#### [WHAT THE EXERCISE ASKS]
For the string "cutting", find every matching line in the records and copy it.

Colored object tallies:

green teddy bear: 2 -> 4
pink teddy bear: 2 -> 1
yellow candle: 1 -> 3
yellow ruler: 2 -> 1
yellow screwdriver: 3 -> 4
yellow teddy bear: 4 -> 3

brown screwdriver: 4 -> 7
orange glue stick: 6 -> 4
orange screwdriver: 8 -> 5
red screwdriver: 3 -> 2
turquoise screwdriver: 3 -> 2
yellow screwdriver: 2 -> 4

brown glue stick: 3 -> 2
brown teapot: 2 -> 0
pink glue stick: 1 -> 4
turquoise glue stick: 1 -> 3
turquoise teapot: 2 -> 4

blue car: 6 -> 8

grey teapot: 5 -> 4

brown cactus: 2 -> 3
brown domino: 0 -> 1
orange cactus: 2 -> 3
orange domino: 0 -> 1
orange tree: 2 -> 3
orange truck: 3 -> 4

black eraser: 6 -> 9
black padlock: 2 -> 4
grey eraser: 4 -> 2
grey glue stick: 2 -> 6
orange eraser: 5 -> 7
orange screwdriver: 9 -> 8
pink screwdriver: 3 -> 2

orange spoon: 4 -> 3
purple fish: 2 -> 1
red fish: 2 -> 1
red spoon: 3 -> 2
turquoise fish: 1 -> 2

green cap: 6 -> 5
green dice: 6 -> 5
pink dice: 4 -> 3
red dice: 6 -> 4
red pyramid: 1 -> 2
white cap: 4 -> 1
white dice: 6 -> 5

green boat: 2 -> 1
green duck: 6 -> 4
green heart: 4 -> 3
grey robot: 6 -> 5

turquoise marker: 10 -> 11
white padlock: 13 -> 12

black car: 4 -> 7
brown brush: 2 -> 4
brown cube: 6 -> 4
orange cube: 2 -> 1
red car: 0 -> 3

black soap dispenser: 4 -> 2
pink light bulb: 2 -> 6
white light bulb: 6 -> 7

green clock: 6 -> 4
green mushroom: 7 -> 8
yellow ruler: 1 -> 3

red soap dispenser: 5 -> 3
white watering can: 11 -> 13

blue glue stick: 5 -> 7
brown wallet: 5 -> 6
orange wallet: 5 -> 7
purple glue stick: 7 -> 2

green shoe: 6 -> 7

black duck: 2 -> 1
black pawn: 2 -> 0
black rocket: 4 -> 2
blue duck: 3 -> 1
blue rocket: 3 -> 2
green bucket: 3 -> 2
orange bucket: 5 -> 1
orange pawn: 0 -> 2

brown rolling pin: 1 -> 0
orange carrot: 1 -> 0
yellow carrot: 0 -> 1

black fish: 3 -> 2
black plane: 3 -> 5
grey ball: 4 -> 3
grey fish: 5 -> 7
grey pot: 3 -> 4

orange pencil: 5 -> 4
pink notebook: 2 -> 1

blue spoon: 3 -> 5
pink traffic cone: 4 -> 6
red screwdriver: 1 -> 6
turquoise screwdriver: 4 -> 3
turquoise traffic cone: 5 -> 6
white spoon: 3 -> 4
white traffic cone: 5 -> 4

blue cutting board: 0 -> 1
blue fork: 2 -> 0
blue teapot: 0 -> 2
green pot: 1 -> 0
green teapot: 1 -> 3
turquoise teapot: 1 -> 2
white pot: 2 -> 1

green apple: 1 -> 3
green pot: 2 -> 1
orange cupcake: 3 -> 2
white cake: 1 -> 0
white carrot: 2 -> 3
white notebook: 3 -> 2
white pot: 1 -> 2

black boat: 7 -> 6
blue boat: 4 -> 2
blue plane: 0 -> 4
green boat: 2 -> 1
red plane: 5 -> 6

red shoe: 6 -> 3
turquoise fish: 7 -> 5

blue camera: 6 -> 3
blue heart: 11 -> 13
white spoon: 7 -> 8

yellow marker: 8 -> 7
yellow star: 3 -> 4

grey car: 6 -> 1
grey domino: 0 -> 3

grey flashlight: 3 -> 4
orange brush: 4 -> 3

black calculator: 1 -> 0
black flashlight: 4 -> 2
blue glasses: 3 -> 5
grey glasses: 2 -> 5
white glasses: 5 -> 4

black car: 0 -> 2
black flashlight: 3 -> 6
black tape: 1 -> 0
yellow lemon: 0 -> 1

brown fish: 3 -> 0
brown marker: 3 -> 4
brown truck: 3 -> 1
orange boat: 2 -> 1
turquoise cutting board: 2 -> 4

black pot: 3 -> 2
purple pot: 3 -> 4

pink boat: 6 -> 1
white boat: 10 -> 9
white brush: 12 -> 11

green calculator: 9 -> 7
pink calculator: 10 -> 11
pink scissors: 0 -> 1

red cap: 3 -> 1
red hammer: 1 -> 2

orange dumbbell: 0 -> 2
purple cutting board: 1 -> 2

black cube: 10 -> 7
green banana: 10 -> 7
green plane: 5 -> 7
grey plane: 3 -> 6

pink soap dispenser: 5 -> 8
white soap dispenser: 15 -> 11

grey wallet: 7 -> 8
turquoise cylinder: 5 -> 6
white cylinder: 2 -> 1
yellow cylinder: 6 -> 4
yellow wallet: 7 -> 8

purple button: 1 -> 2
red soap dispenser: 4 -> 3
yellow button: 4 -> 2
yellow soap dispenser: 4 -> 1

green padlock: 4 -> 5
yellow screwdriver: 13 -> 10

#### [ANSWER TO THIS TASK]
blue cutting board: 0 -> 1
turquoise cutting board: 2 -> 4
purple cutting board: 1 -> 2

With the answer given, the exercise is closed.